(Beginning of MATERIALS PROVIDED)

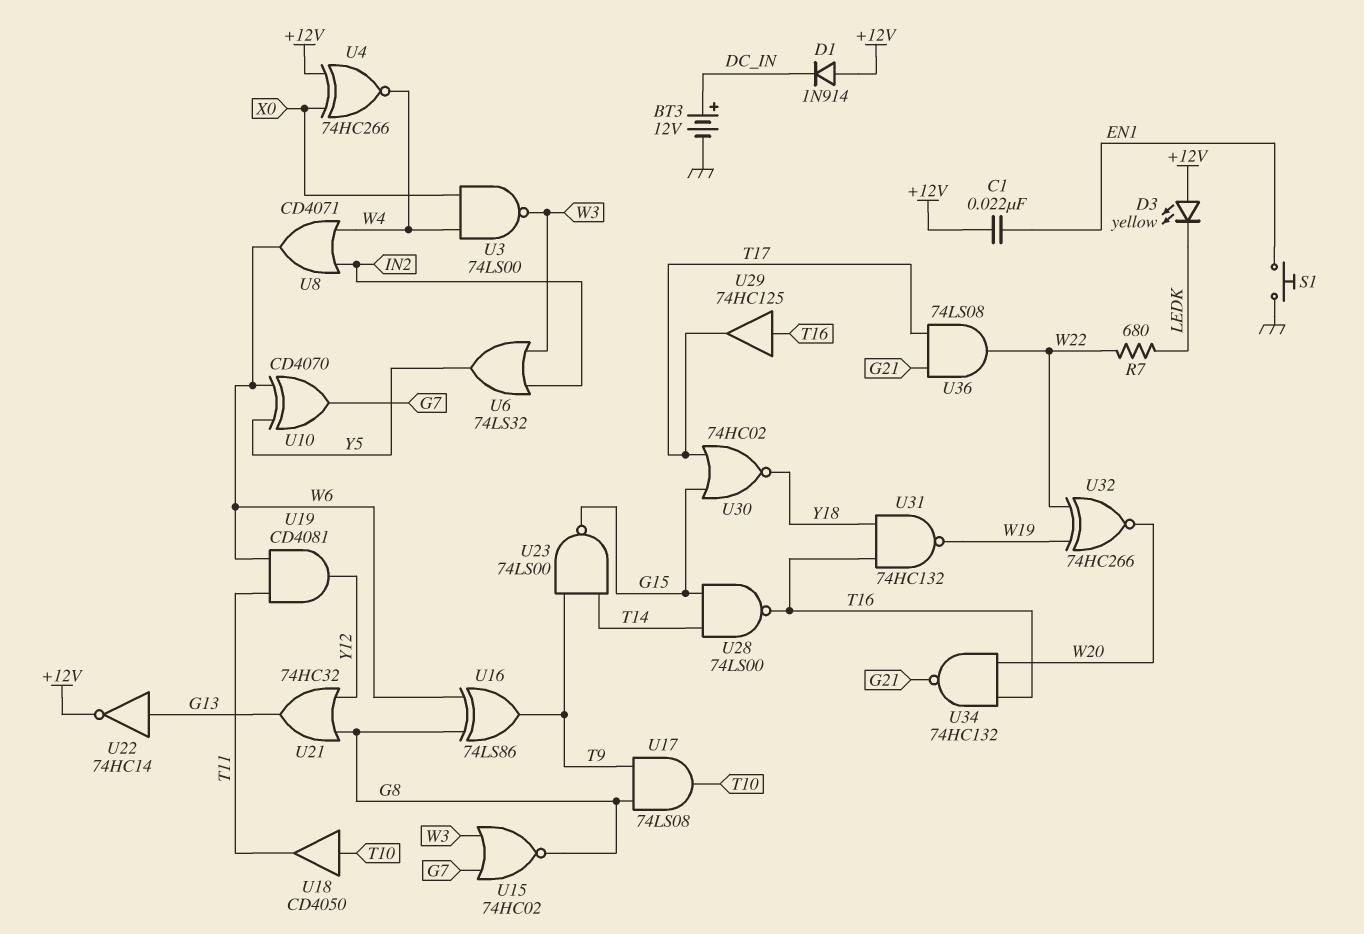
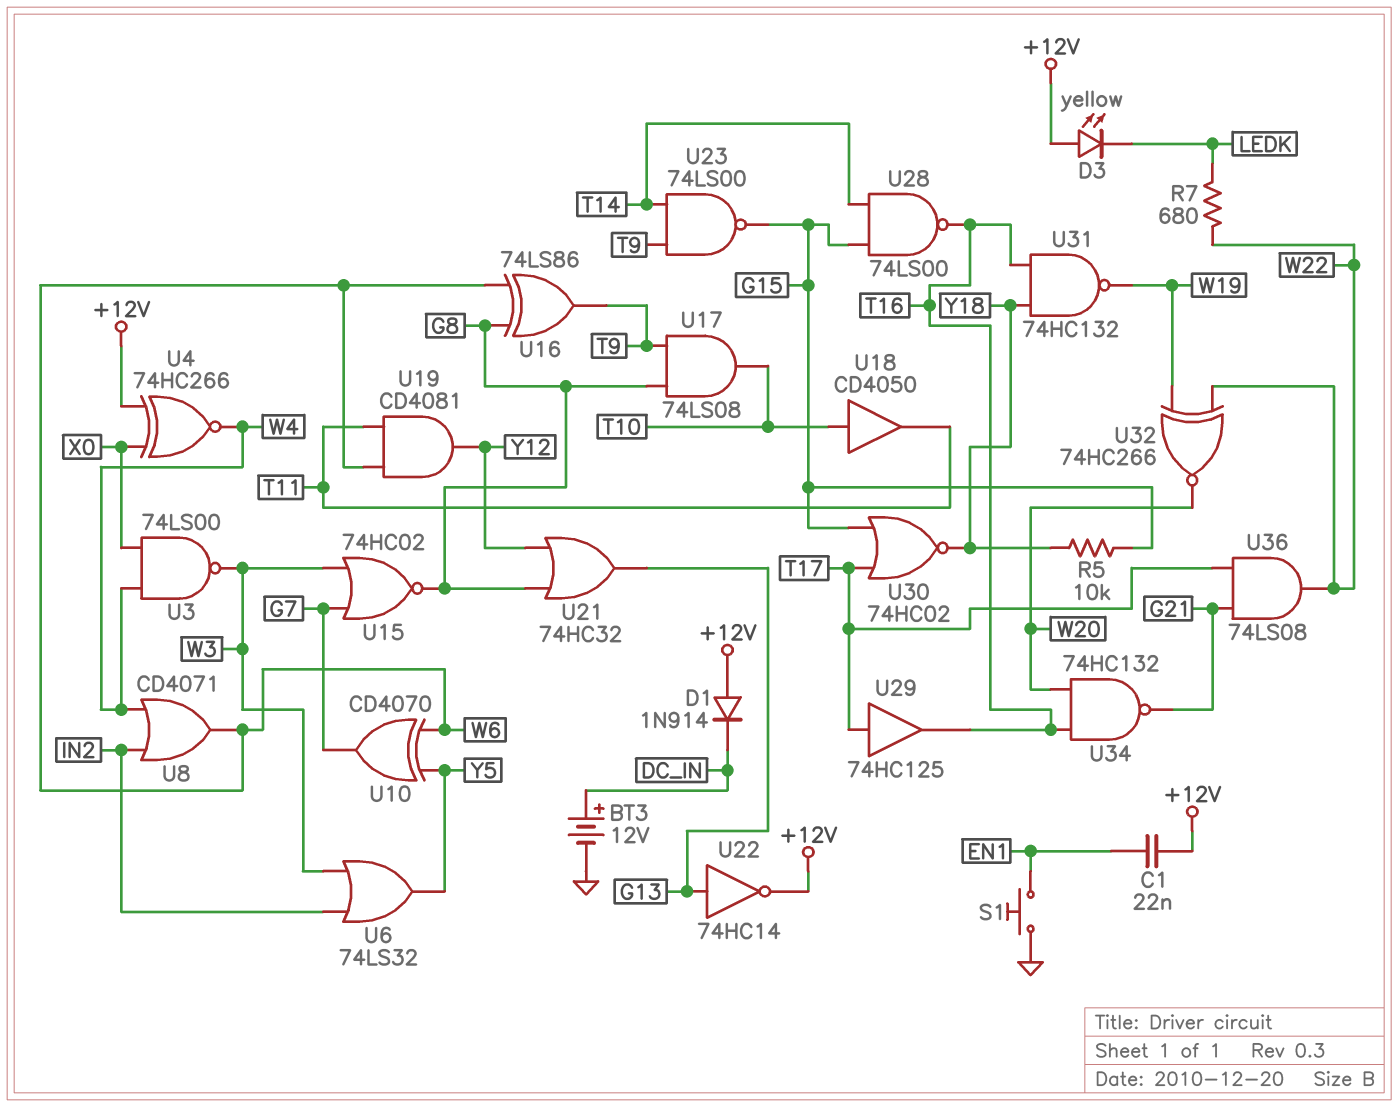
R5: none -> 10k (G15, Y18)
U29: buffer 74HC125 (in T16, out T17) -> buffer 74HC125 (in T17, out T16)

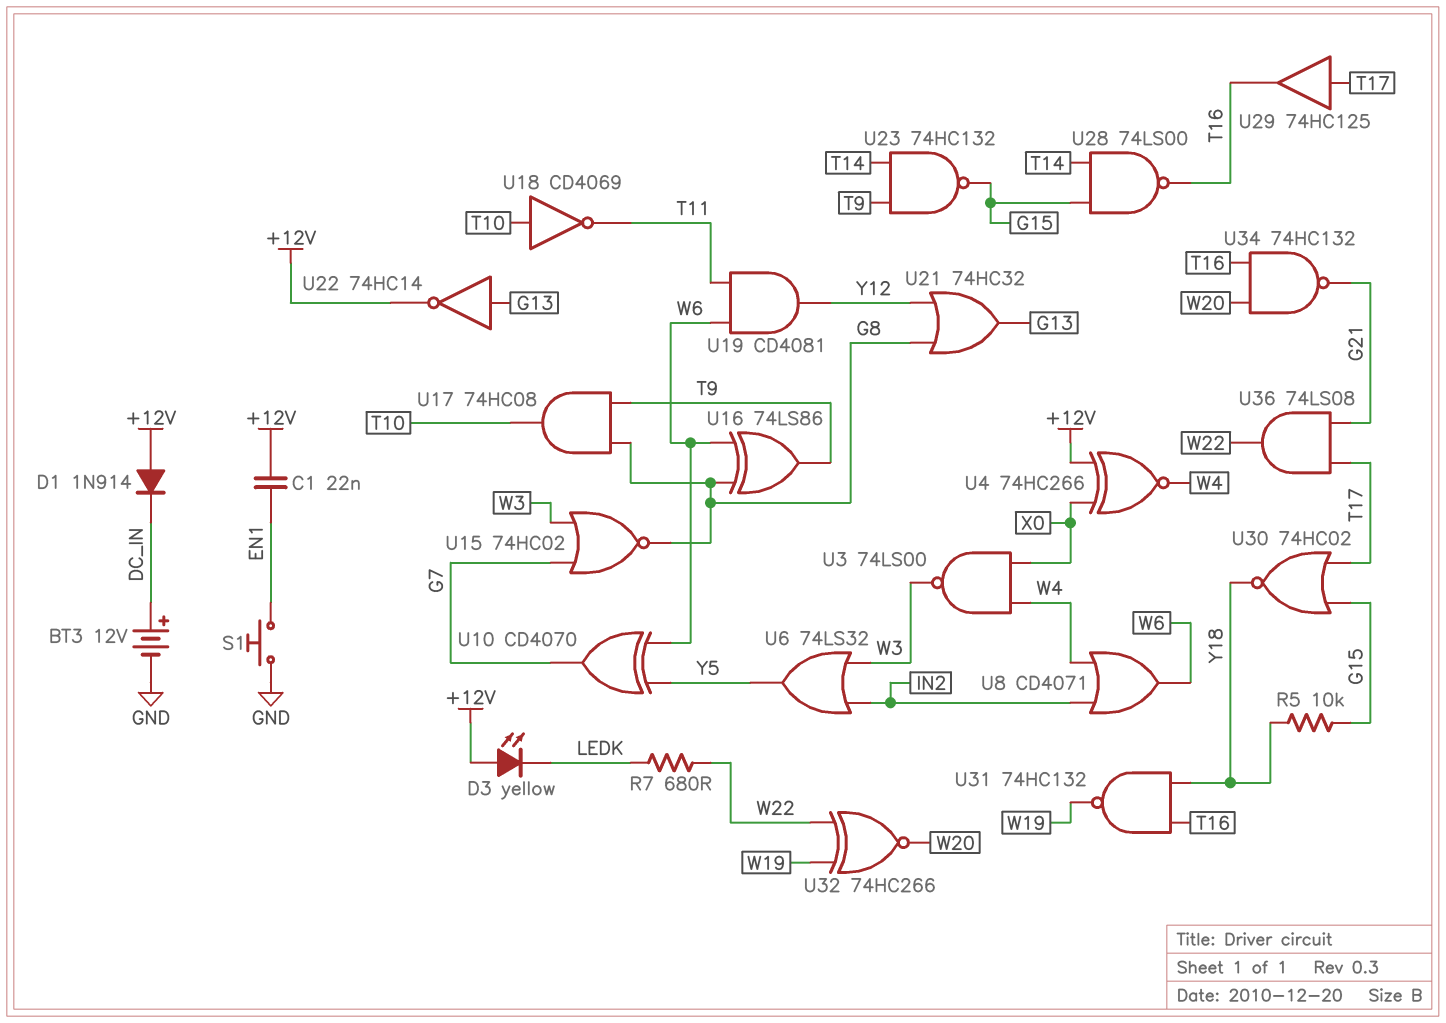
U17: AND 74LS08 (in G8, in T9, out T10) -> AND 74HC08 (in G8, in T9, out T10)
U18: buffer CD4050 (in T10, out T11) -> NOT CD4069 (in T10, out T11)
U23: NAND 74LS00 (in T9, in T14, out G15) -> NAND 74HC132 (in T9, in T14, out G15)

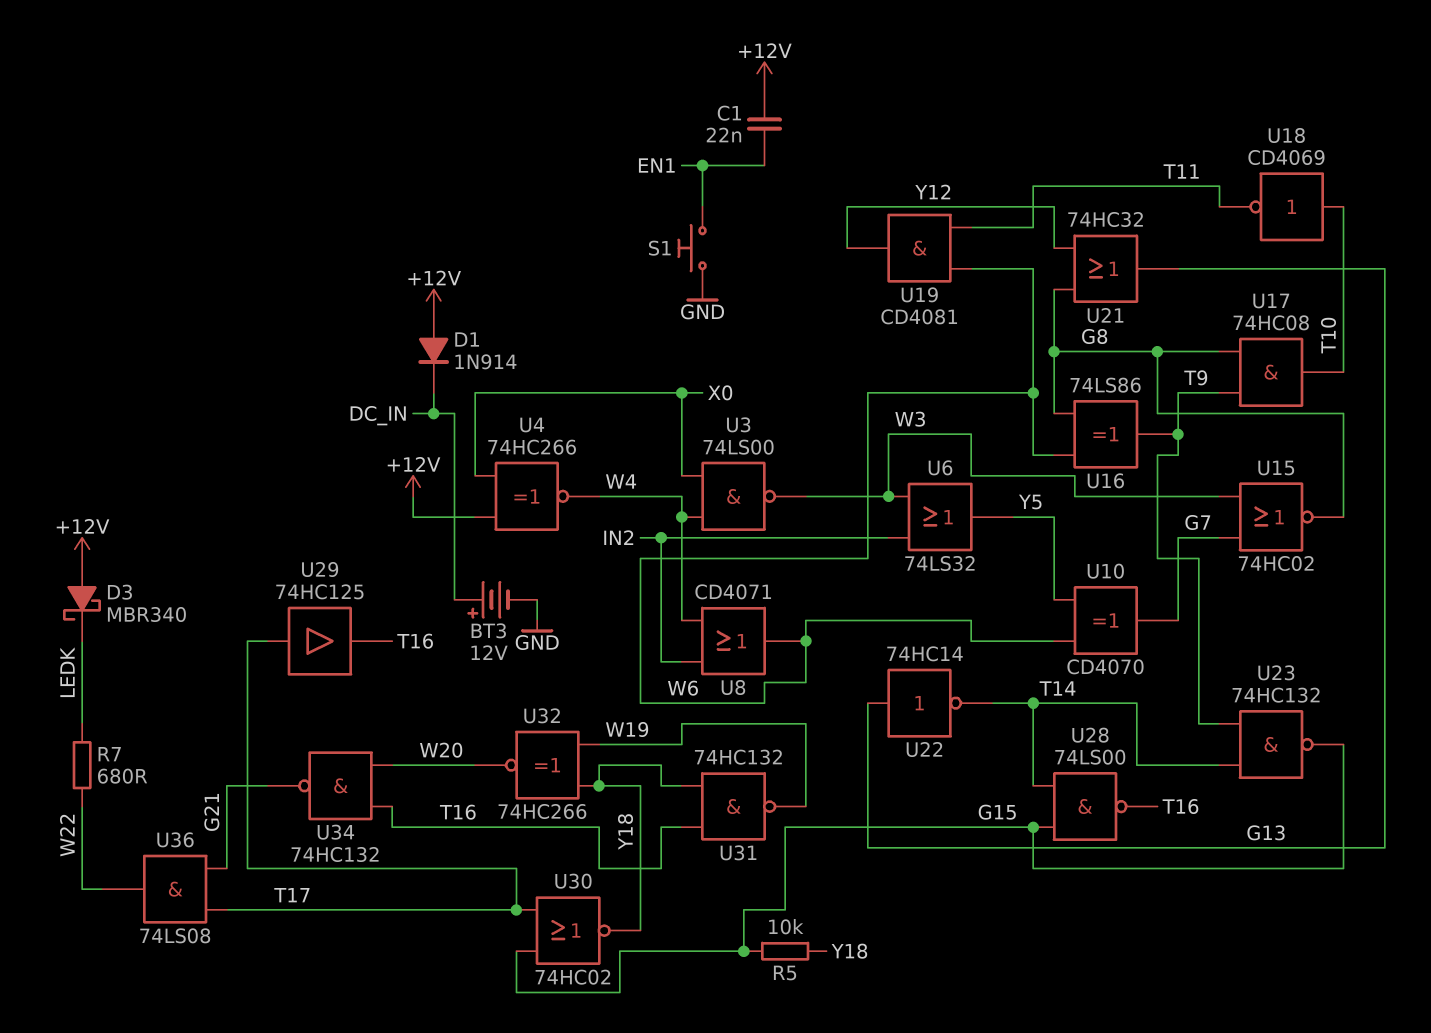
D3: LED yellow (A +12V, K LEDK) -> schottky MBR340 (A +12V, K LEDK)
U22: NOT 74HC14 (in G13, out +12V) -> NOT 74HC14 (in G13, out T14)
U32: XNOR 74HC266 (in W19, in W22, out W20) -> XNOR 74HC266 (in W19, in Y18, out W20)

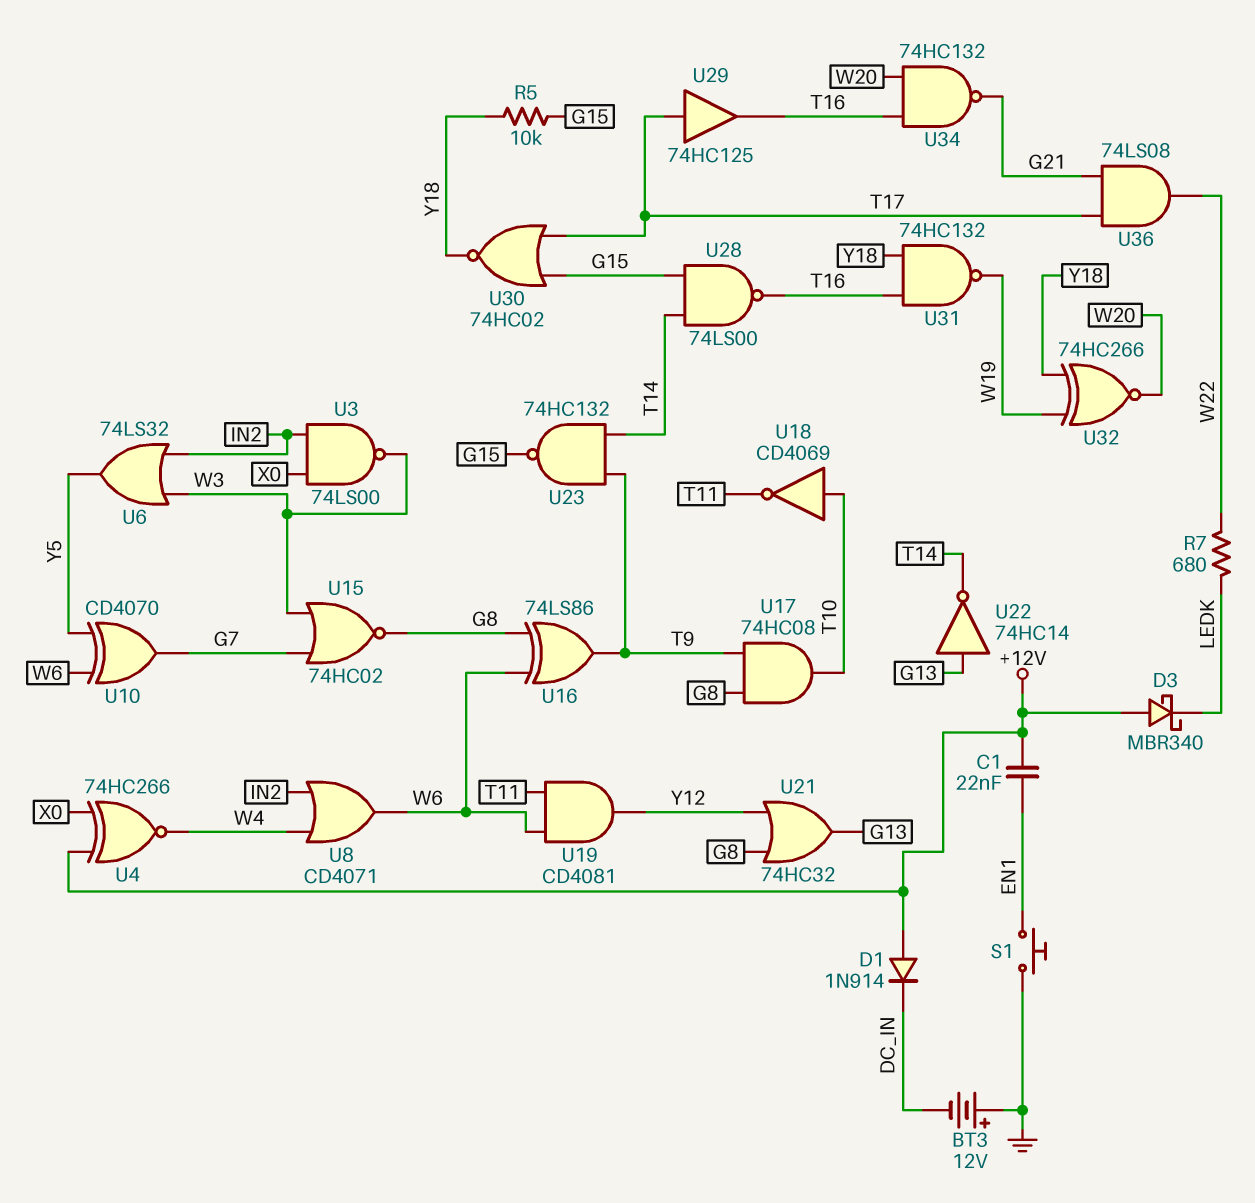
BT3: 12V (plus DC_IN, minus GND) -> 12V (plus GND, minus DC_IN)
U3: NAND 74LS00 (in W4, in X0, out W3) -> NAND 74LS00 (in IN2, in X0, out W3)

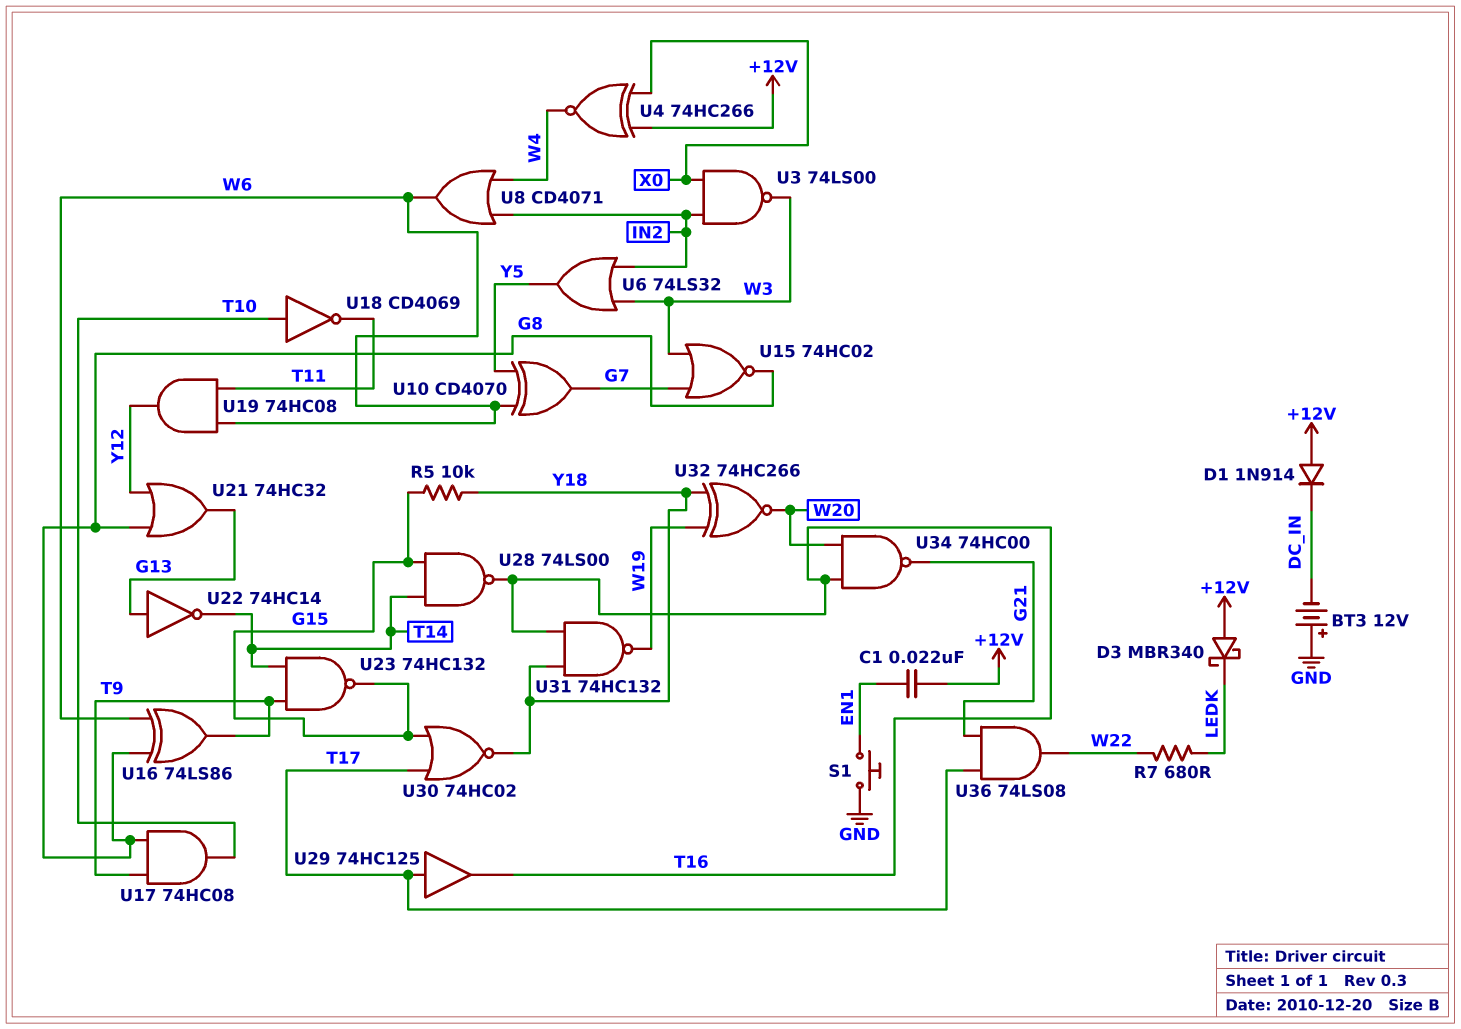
U19: AND CD4081 (in T11, in W6, out Y12) -> AND 74HC08 (in T11, in W6, out Y12)
U34: NAND 74HC132 (in T16, in W20, out G21) -> NAND 74HC00 (in T16, in W20, out G21)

(End of MATERIALS PROVIDED)

A word-for-word copy of the data above is needed, one that omits the pictures.

R5: none -> 10k (G15, Y18)
U29: buffer 74HC125 (in T16, out T17) -> buffer 74HC125 (in T17, out T16)

U17: AND 74LS08 (in G8, in T9, out T10) -> AND 74HC08 (in G8, in T9, out T10)
U18: buffer CD4050 (in T10, out T11) -> NOT CD4069 (in T10, out T11)
U23: NAND 74LS00 (in T9, in T14, out G15) -> NAND 74HC132 (in T9, in T14, out G15)

D3: LED yellow (A +12V, K LEDK) -> schottky MBR340 (A +12V, K LEDK)
U22: NOT 74HC14 (in G13, out +12V) -> NOT 74HC14 (in G13, out T14)
U32: XNOR 74HC266 (in W19, in W22, out W20) -> XNOR 74HC266 (in W19, in Y18, out W20)

BT3: 12V (plus DC_IN, minus GND) -> 12V (plus GND, minus DC_IN)
U3: NAND 74LS00 (in W4, in X0, out W3) -> NAND 74LS00 (in IN2, in X0, out W3)

U19: AND CD4081 (in T11, in W6, out Y12) -> AND 74HC08 (in T11, in W6, out Y12)
U34: NAND 74HC132 (in T16, in W20, out G21) -> NAND 74HC00 (in T16, in W20, out G21)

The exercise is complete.